#### Task statement
State how many lines in the listing below contain the word "Transcribe". Reply with the number alone.

#### Dataset rows
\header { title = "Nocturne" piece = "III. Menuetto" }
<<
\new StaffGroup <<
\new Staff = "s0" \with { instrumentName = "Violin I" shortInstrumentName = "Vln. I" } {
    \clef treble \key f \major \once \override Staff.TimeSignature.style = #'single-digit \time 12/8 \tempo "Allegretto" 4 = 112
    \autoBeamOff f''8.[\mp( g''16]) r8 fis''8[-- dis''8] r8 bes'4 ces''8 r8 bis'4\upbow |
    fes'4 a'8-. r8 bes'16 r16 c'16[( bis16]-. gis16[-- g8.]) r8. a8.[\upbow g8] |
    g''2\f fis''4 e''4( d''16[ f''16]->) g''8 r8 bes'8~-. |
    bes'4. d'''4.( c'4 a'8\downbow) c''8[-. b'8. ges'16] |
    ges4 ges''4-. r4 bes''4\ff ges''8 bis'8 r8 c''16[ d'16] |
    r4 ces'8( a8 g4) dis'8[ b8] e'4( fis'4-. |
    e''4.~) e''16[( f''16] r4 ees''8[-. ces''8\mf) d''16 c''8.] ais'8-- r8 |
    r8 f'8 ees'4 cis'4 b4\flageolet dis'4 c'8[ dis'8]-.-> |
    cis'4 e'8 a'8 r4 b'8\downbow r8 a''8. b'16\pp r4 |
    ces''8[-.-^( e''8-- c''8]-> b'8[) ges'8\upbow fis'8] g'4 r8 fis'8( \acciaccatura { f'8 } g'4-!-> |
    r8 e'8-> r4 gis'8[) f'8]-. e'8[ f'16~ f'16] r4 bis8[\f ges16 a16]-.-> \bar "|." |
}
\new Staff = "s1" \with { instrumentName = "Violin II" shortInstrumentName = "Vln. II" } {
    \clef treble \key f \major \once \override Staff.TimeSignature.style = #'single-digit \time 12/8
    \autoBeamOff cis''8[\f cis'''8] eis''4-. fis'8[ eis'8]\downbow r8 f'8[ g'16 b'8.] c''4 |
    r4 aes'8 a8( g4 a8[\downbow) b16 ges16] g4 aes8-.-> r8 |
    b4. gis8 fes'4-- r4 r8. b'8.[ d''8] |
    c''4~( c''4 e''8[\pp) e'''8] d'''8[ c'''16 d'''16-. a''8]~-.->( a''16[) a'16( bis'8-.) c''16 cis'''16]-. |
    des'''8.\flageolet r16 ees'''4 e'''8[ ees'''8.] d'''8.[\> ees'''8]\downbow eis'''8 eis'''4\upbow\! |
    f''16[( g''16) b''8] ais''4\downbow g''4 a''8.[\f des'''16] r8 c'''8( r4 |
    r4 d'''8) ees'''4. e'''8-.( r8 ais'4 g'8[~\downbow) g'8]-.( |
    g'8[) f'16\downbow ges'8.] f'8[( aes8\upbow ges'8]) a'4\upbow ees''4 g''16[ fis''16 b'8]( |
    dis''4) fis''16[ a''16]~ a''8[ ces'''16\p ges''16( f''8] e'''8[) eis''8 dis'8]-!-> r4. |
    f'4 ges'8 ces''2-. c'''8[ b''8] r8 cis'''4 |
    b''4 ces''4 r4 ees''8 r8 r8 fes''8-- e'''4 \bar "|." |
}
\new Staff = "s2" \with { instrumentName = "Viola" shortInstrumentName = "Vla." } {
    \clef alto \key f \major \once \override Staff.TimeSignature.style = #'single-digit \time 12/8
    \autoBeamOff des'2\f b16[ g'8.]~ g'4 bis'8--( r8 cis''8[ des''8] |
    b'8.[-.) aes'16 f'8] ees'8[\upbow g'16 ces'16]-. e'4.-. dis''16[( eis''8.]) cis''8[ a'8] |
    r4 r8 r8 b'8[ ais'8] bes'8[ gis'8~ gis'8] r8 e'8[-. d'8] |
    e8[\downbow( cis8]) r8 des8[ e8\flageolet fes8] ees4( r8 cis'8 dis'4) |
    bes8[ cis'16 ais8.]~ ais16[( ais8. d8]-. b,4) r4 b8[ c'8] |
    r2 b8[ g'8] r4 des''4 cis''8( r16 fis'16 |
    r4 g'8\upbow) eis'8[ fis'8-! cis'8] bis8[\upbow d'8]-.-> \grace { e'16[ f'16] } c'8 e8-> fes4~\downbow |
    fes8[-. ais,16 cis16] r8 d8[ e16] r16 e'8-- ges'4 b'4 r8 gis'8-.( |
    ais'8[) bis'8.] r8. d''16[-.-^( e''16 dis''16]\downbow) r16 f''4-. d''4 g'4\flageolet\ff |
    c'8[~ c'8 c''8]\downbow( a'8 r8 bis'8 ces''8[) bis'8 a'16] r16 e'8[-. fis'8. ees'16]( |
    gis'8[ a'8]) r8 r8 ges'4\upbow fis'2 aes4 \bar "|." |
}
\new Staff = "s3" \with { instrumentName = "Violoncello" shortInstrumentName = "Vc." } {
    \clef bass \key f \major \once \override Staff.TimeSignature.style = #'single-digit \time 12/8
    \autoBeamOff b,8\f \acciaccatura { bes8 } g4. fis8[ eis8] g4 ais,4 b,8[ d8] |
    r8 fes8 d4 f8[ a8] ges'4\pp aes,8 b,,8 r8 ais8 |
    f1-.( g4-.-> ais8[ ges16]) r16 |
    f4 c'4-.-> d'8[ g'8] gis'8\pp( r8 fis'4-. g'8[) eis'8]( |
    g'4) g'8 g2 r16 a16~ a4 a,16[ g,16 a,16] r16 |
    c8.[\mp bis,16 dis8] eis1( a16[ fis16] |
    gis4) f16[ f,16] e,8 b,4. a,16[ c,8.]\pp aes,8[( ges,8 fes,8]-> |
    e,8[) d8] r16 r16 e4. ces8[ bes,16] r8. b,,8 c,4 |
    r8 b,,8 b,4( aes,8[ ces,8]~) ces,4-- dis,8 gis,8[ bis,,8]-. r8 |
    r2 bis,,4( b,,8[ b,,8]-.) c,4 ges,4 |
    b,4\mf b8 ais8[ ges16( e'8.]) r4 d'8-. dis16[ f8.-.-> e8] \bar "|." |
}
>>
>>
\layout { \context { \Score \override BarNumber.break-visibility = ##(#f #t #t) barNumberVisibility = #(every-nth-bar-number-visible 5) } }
...
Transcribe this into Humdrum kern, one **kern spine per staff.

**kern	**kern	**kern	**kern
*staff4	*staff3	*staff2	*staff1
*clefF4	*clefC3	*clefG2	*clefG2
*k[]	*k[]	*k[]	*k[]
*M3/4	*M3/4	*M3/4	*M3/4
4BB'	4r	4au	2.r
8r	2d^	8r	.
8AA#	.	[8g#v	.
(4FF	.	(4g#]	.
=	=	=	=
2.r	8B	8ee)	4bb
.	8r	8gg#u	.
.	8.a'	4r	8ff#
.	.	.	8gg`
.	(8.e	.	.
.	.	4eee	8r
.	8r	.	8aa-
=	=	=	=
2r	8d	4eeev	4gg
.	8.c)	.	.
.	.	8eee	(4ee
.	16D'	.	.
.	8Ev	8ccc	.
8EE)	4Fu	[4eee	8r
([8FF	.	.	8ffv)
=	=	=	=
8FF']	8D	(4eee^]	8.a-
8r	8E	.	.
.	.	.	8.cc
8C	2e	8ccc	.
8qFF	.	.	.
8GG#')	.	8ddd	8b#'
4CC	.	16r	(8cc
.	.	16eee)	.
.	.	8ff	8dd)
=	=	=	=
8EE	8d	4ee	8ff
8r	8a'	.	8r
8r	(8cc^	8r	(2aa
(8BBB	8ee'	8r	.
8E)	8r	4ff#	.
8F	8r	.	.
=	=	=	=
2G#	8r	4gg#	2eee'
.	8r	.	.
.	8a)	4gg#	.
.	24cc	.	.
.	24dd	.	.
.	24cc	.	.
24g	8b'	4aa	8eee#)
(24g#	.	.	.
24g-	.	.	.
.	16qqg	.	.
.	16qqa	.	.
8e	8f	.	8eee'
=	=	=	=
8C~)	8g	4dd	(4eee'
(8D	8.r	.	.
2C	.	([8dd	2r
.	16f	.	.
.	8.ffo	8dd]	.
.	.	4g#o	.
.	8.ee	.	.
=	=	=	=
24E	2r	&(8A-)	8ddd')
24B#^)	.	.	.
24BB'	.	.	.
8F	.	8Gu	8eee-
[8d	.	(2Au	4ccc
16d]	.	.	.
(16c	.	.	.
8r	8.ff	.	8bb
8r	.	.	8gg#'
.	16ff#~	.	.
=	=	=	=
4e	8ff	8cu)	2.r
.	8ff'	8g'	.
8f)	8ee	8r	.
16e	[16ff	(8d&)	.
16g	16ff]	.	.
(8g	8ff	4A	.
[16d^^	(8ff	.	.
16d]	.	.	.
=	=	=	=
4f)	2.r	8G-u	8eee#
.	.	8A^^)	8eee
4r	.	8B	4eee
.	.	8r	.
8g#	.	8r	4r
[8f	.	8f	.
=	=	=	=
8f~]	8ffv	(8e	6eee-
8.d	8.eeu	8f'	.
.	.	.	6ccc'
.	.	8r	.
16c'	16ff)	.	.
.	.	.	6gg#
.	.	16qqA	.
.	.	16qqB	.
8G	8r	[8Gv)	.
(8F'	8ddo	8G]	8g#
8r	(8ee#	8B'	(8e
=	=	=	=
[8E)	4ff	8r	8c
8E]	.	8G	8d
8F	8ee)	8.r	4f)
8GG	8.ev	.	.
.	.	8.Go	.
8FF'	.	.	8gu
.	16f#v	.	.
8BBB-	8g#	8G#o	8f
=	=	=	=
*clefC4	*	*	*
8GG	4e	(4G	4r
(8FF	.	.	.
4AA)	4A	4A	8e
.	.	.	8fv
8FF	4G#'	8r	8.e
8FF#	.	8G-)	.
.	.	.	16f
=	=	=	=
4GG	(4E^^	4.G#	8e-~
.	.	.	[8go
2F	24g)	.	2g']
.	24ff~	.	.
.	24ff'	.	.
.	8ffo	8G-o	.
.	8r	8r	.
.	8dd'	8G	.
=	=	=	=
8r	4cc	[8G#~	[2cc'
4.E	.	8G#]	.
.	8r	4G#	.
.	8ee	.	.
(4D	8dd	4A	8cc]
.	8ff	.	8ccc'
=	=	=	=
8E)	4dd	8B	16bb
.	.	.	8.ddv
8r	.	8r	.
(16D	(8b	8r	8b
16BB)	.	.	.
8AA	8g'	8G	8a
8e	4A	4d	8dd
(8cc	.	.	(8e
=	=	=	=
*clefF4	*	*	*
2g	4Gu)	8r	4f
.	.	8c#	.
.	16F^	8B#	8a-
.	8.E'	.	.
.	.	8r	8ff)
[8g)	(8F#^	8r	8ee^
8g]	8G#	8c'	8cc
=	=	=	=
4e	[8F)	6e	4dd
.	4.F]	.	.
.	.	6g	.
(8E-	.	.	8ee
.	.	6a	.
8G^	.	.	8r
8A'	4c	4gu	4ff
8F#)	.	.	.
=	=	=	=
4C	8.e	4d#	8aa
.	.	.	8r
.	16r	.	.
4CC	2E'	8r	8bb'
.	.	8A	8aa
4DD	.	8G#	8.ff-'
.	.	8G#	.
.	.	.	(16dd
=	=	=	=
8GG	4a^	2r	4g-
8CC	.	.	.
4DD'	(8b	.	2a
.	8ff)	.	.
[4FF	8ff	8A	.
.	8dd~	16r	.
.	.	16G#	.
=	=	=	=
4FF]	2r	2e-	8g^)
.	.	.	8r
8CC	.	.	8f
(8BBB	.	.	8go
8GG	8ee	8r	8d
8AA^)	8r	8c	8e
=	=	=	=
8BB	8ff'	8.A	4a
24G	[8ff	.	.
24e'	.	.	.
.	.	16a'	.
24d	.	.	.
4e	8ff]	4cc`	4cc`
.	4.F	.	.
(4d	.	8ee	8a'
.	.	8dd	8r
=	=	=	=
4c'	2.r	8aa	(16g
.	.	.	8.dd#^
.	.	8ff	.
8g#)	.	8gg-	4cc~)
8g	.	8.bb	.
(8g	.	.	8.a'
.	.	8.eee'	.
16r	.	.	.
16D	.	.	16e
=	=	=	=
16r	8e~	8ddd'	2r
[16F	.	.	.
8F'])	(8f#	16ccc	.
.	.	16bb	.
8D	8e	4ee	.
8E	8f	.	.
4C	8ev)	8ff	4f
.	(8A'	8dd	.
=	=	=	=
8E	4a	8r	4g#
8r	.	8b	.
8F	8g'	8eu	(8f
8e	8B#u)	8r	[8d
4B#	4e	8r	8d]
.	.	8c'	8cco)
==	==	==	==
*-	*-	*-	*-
...
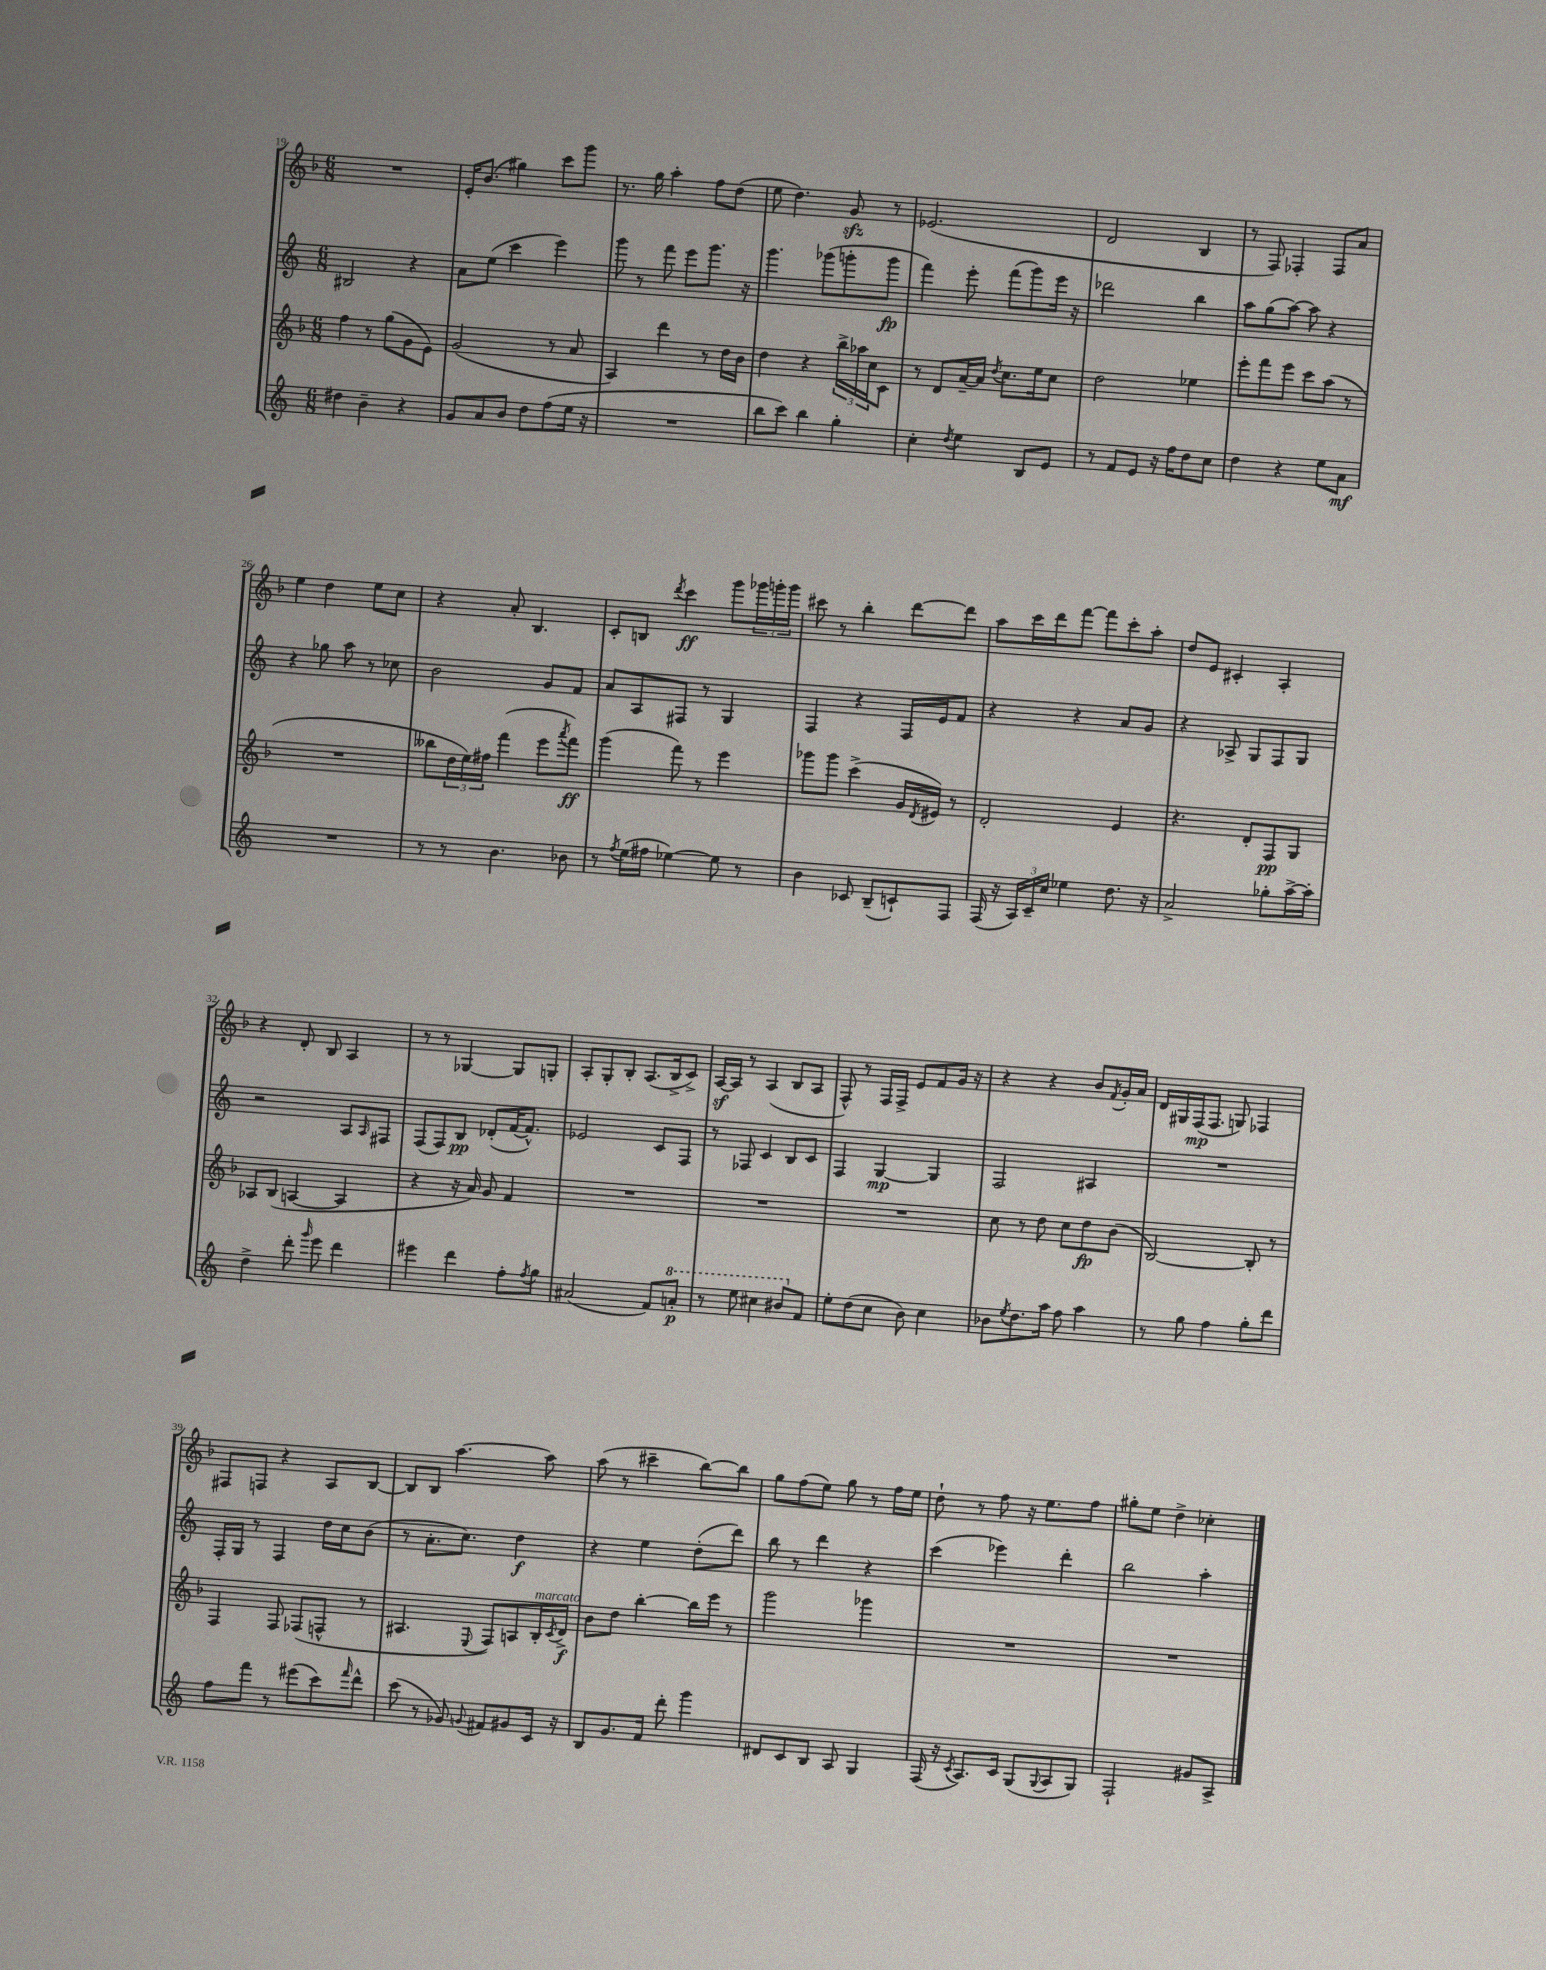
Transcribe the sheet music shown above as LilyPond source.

#### The output
2